━━━ INFORMATION PROVIDED

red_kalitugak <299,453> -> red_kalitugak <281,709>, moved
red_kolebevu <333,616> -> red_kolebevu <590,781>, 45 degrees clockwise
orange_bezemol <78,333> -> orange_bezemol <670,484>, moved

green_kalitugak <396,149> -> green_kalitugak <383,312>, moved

━━━━━━
━━━ INFORMATION PROVIDED

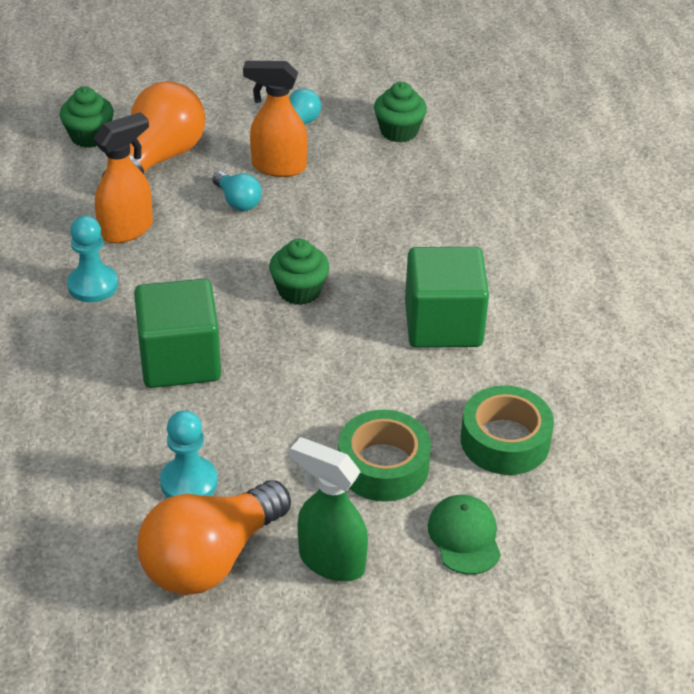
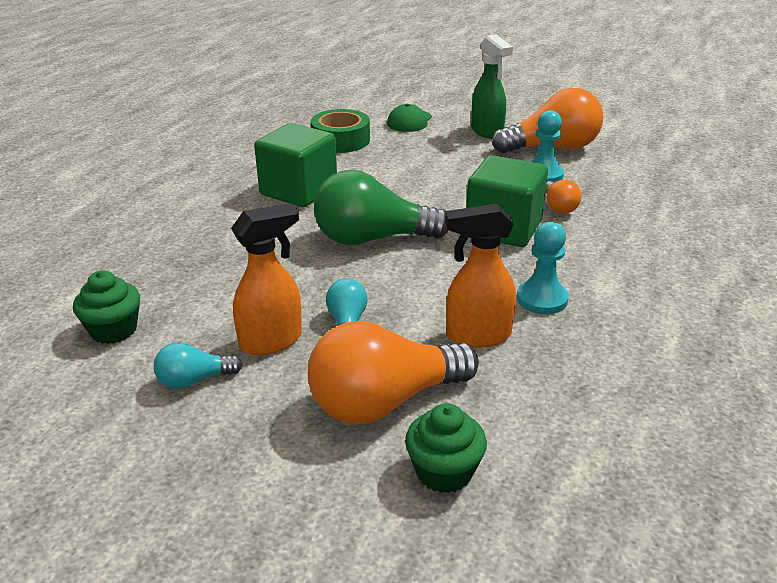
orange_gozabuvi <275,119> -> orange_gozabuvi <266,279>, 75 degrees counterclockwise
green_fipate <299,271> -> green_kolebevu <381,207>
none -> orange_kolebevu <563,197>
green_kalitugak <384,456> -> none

━━━━━━

> [YOUR OBJECTIVE] For each line above that holds the string "degrees", provide a copy of that line.

> [OUTPUT OF THE TASK]
red_kolebevu <333,616> -> red_kolebevu <590,781>, 45 degrees clockwise
orange_gozabuvi <275,119> -> orange_gozabuvi <266,279>, 75 degrees counterclockwise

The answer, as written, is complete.